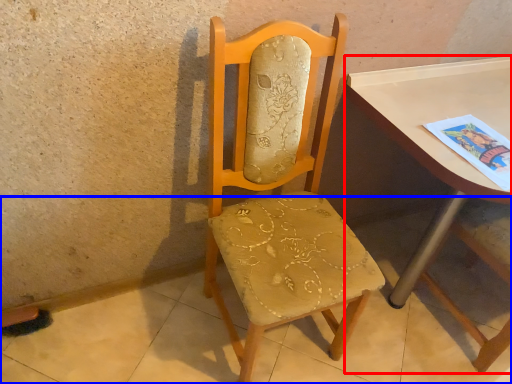
Question: Which of the following is the farthest to the observer, table (highlighted by a red box) or concrete (highlighted by a blue box)?

Choices:
 (A) table
 (B) concrete

Answer: (A)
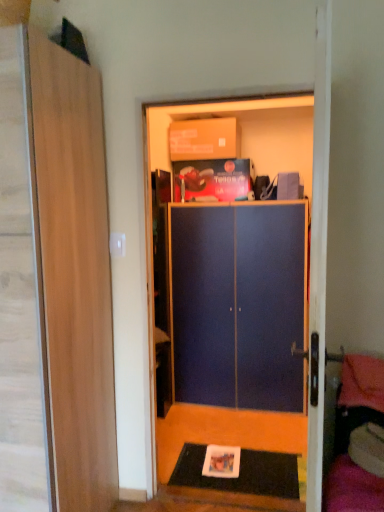
Question: From the image's perspective, is blue matte cabinet at center above matte cardboard box at upper center?

Choices:
 (A) yes
 (B) no

Answer: (B)

Question: Are blue matte cabinet at center and matte cardboard box at upper center beside each other?

Choices:
 (A) yes
 (B) no

Answer: (B)

Question: Considering the relative sizes of blue matte cabinet at center and matte cardboard box at upper center in the image provided, is blue matte cabinet at center shorter than matte cardboard box at upper center?

Choices:
 (A) no
 (B) yes

Answer: (A)

Question: Considering the relative sizes of blue matte cabinet at center and matte cardboard box at upper center in the image provided, is blue matte cabinet at center bigger than matte cardboard box at upper center?

Choices:
 (A) yes
 (B) no

Answer: (A)

Question: Is blue matte cabinet at center oriented towards matte cardboard box at upper center?

Choices:
 (A) no
 (B) yes

Answer: (A)

Question: Is wooden door at left bigger or smaller than blue matte cabinet at center?

Choices:
 (A) big
 (B) small

Answer: (A)

Question: In terms of height, does wooden door at left look taller or shorter compared to blue matte cabinet at center?

Choices:
 (A) short
 (B) tall

Answer: (B)

Question: Does point (44, 131) appear closer or farther from the camera than point (291, 391)?

Choices:
 (A) farther
 (B) closer

Answer: (B)

Question: Would you say wooden door at left is inside or outside blue matte cabinet at center?

Choices:
 (A) inside
 (B) outside

Answer: (B)

Question: From the image's perspective, is matte cardboard box at upper center above or below blue matte cabinet at center?

Choices:
 (A) below
 (B) above

Answer: (B)

Question: In terms of height, does matte cardboard box at upper center look taller or shorter compared to blue matte cabinet at center?

Choices:
 (A) short
 (B) tall

Answer: (A)

Question: Looking at the image, does matte cardboard box at upper center seem bigger or smaller compared to blue matte cabinet at center?

Choices:
 (A) small
 (B) big

Answer: (A)

Question: In the image, is matte cardboard box at upper center positioned in front of or behind blue matte cabinet at center?

Choices:
 (A) front
 (B) behind

Answer: (B)

Question: Looking at their shapes, would you say black rubber doormat at lower center is wider or thinner than blue matte cabinet at center?

Choices:
 (A) thin
 (B) wide

Answer: (B)

Question: From a real-world perspective, is black rubber doormat at lower center positioned above or below blue matte cabinet at center?

Choices:
 (A) below
 (B) above

Answer: (A)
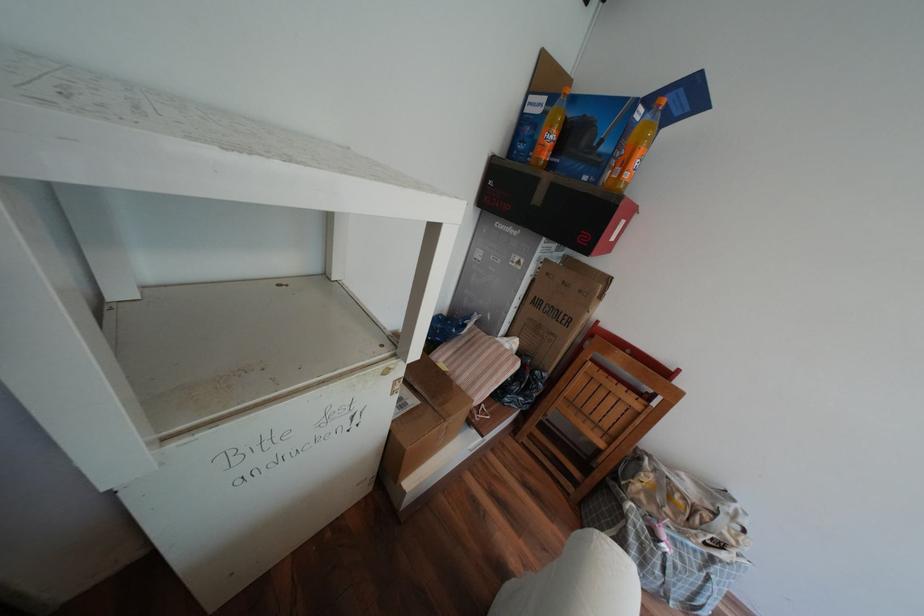
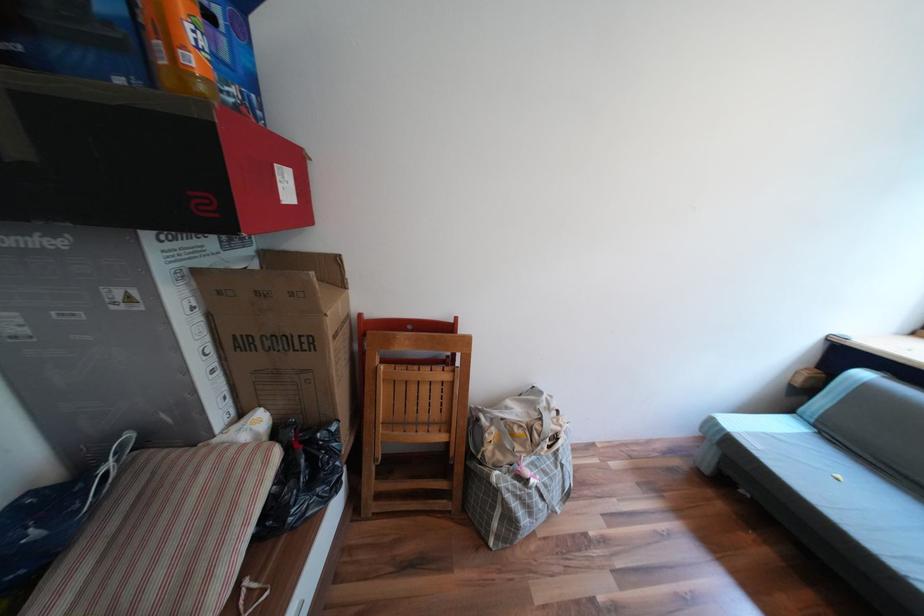
Question: I am providing you with two images of the same scene from different viewpoints. Which of the following objects are not visible in image2?

Choices:
 (A) black plastic bag
 (B) large cardboard box
 (C) red and black box
 (D) none of these

Answer: (D)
□ □ □ □ □
**WHAT YOU SHOULD DO**:
Return every line in the records above that contains the string "wooden", matching case exactly.

**THE COMPLETED TASK**:
Question: Is wooden door at left bigger or smaller than blue matte cabinet at center?
Question: In terms of height, does wooden door at left look taller or shorter compared to blue matte cabinet at center?
Question: Would you say wooden door at left is inside or outside blue matte cabinet at center?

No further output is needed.